_Work request_: Reproduce every line of the material below exactly. No pictures belong in the copy.

_Data provided_:
+ + + + +
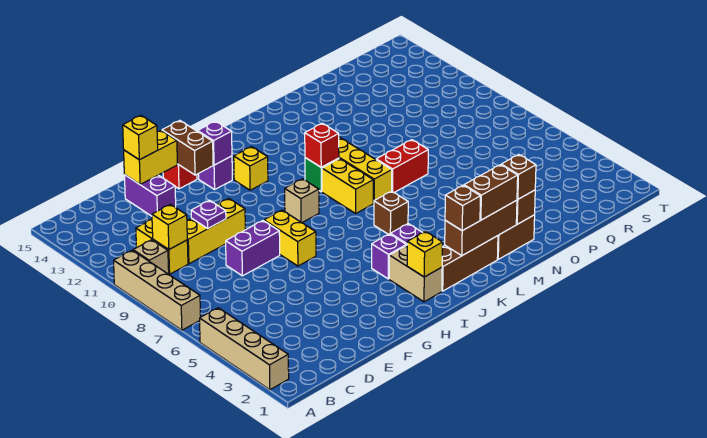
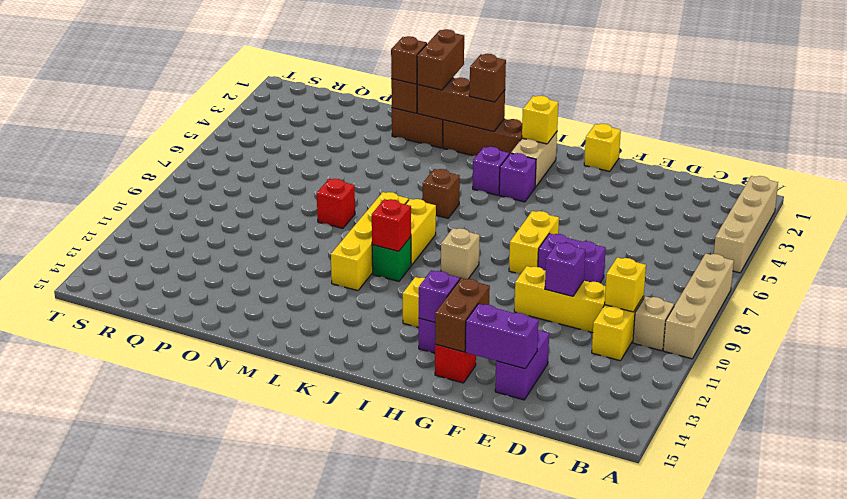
purple plate E10 level 2 -> purple brick E10 level 2
yellow brick E14:F14 level 2 -> purple brick E14:F14 level 2
yellow brick E14 level 3 -> yellow brick G1 level 1
brown brick L2:M2 level 3 -> brown brick M1:M2 level 3
red brick M8:N8 level 1 -> red brick N8 level 1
+ + + + +
_Written response_:
purple plate E10 level 2 -> purple brick E10 level 2
yellow brick E14:F14 level 2 -> purple brick E14:F14 level 2
yellow brick E14 level 3 -> yellow brick G1 level 1
brown brick L2:M2 level 3 -> brown brick M1:M2 level 3
red brick M8:N8 level 1 -> red brick N8 level 1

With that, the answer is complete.